→ TO DO:
Write each line below back out exactly, omitting its pictures.
%%
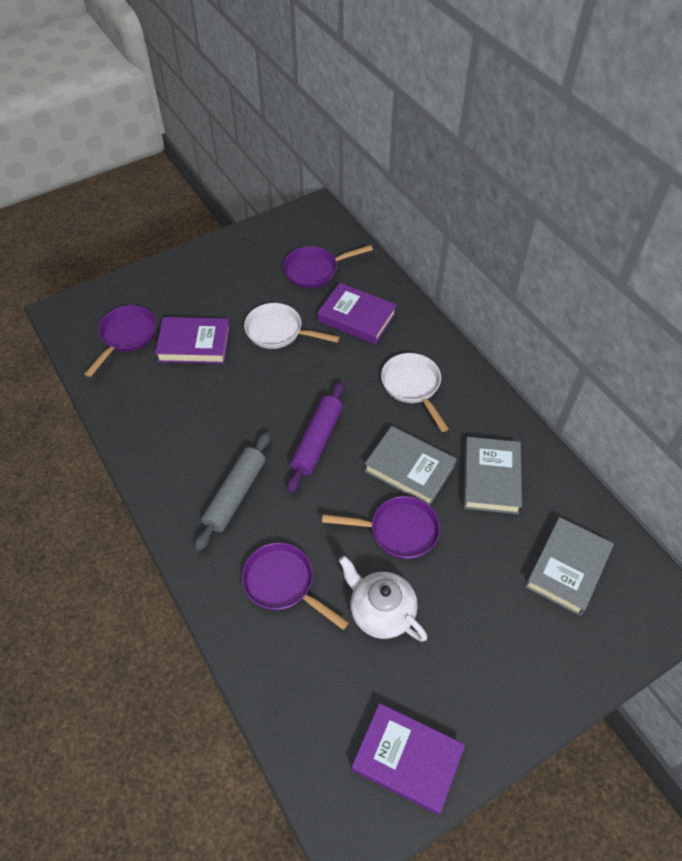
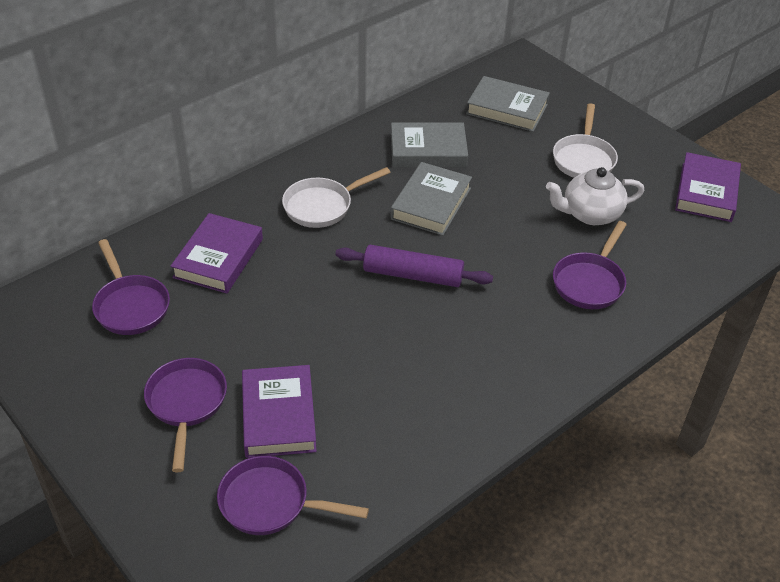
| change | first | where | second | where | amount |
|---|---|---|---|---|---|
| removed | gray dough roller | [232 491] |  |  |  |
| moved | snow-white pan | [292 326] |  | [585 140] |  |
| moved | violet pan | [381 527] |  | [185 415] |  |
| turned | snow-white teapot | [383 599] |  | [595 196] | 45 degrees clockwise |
%%
→ SOLUTION FOR THIS TASK:
| change | first | where | second | where | amount |
|---|---|---|---|---|---|
| removed | gray dough roller | [232 491] |  |  |  |
| moved | snow-white pan | [292 326] |  | [585 140] |  |
| moved | violet pan | [381 527] |  | [185 415] |  |
| turned | snow-white teapot | [383 599] |  | [595 196] | 45 degrees clockwise |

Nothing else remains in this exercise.